**Work task**
Wherever the word "yellow" appears in the entries, copy the whole line.

**Records for this exercise**

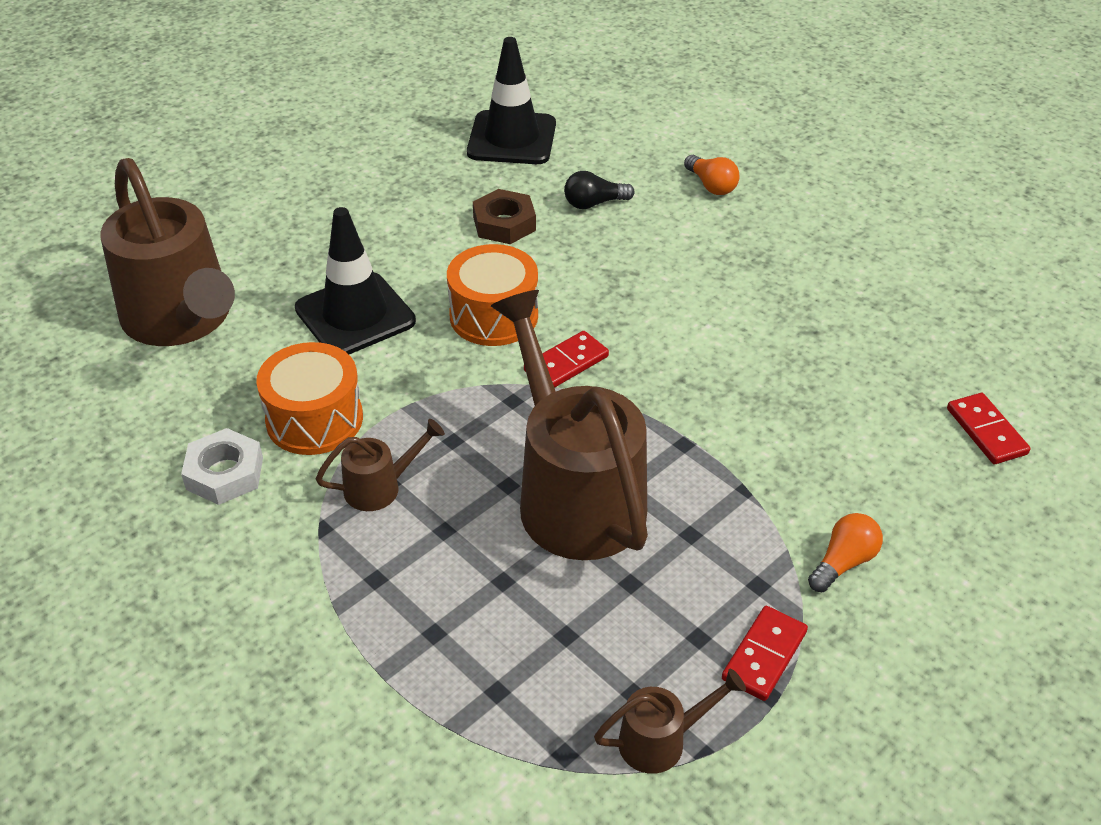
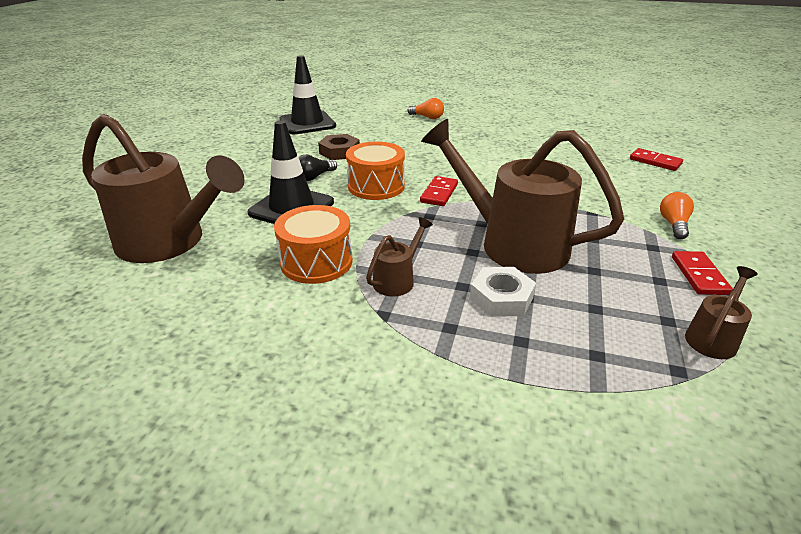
camera: 30 degrees left, 10 degrees down
white nut [181,428,263,505] -> white nut moved to [470,267,536,317]
black light bulb [564,171,634,209] -> black light bulb moved to [299,155,337,181]

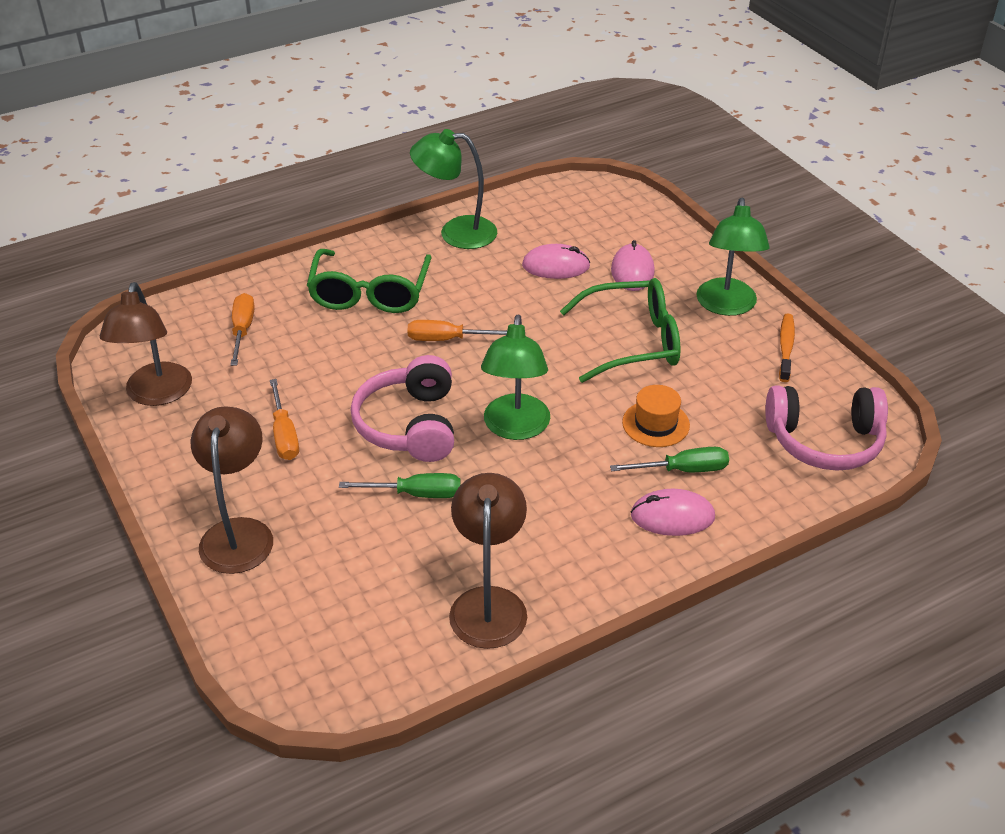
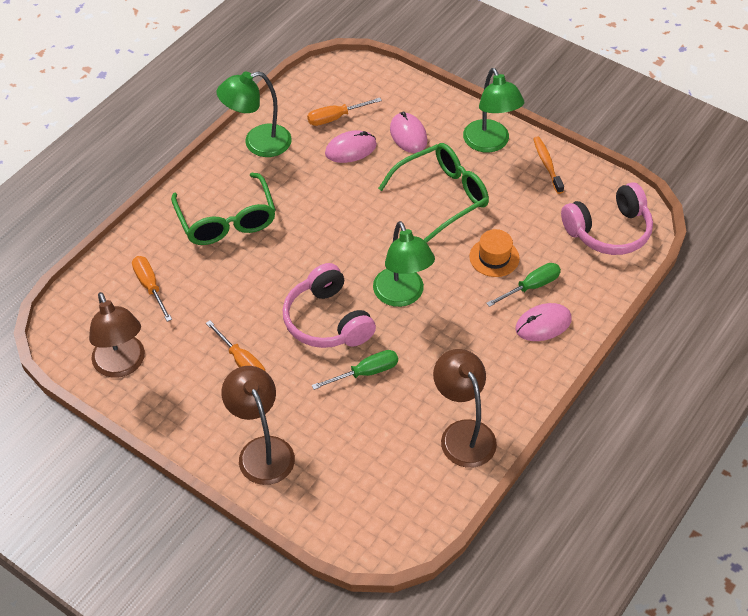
camera: 25 degrees left, 10 degrees up
orange screwdriver [407,320,507,341] -> orange screwdriver moved to [307,98,382,126]

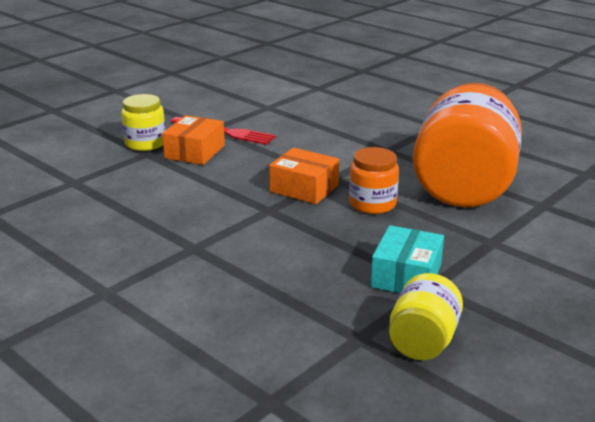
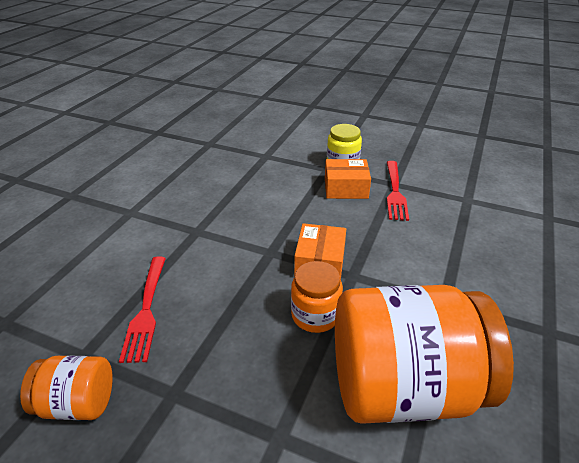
camera: 70 degrees right, 10 degrees up
turquoise box [371,225,444,293] -> none
yellow jar [389,273,463,360] -> orange jar [20,356,113,420]
none -> red fork [119,256,166,363]

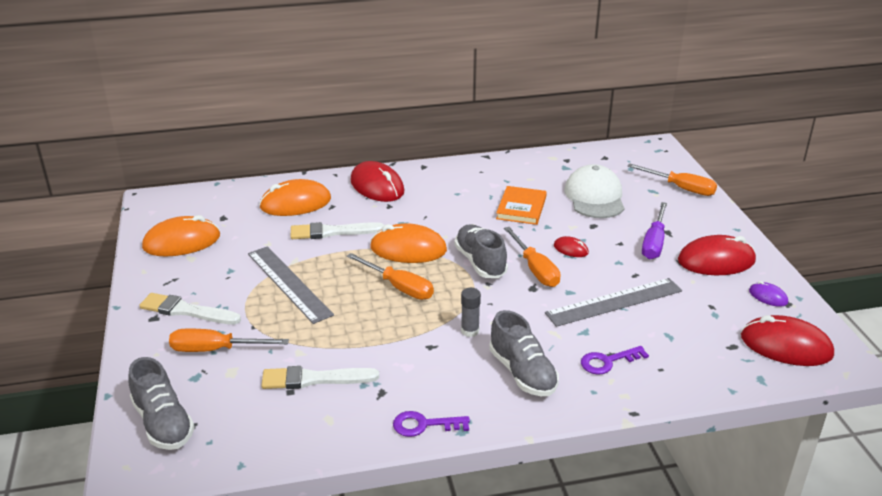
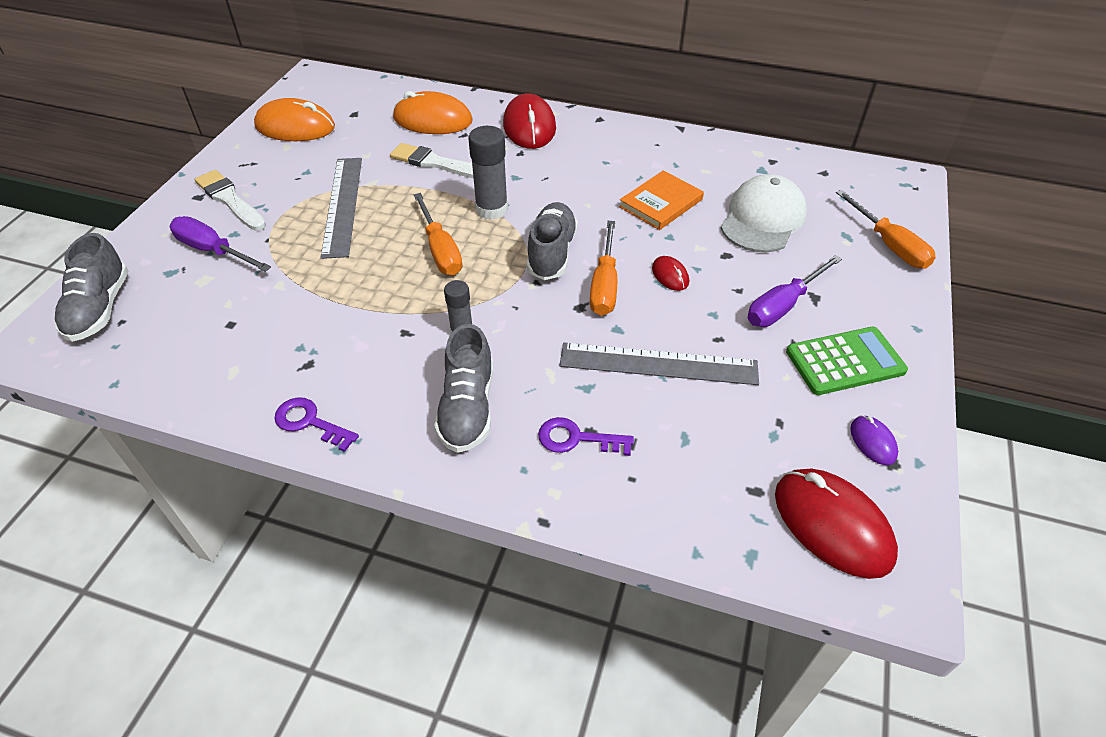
camera: 30 degrees right, 15 degrees up
orange screwdriver [169,328,289,352] -> purple screwdriver [170,216,271,272]
white brush [261,366,379,389] -> none
orange mouse [370,223,447,263] -> grey glue stick [468,126,508,220]
red mouse [678,235,756,275] -> green calculator [786,327,908,395]

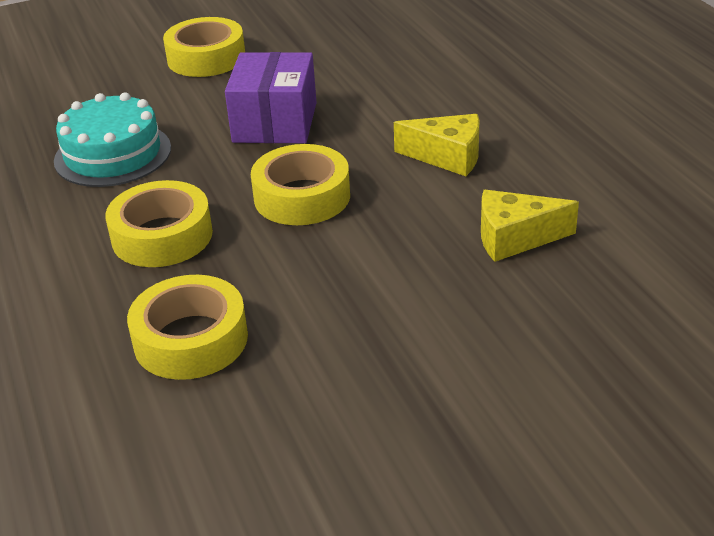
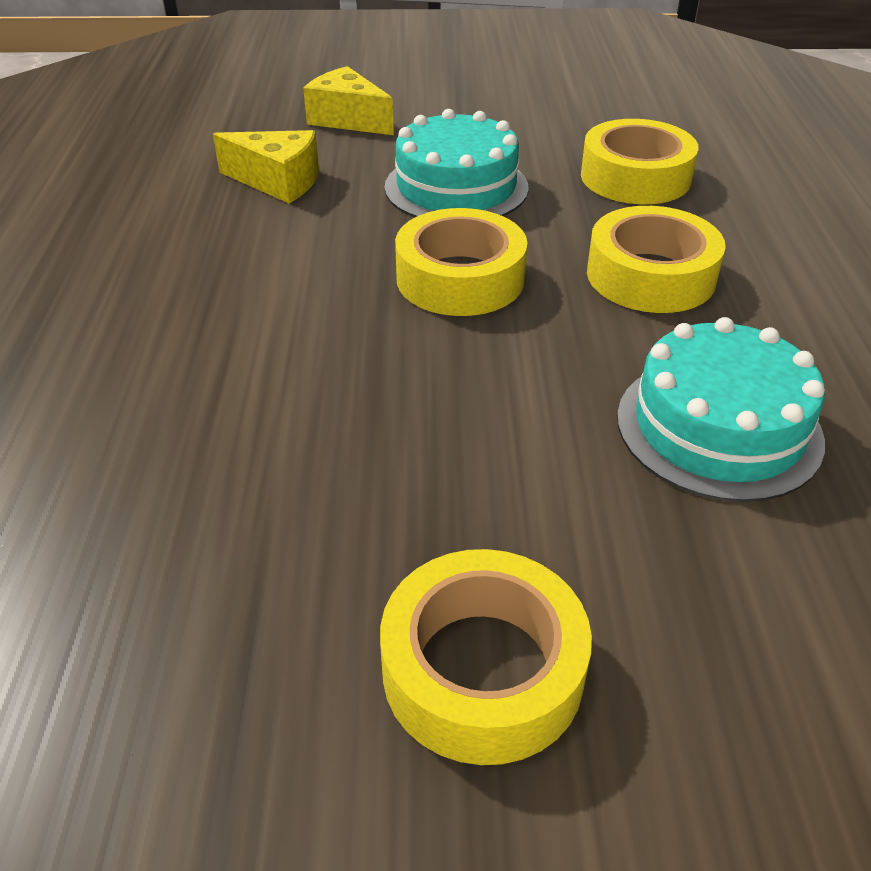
camera: 160 degrees left, 5 degrees up
purple box [225,52,317,143] -> none
yellow cheese [394,114,479,176] -> yellow cheese moved to [303,66,394,135]
none -> turquoise cake [385,109,529,217]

**Answer space**
yellow jar [389,273,463,360] -> orange jar [20,356,113,420]
yellow cheese [394,114,479,176] -> yellow cheese moved to [303,66,394,135]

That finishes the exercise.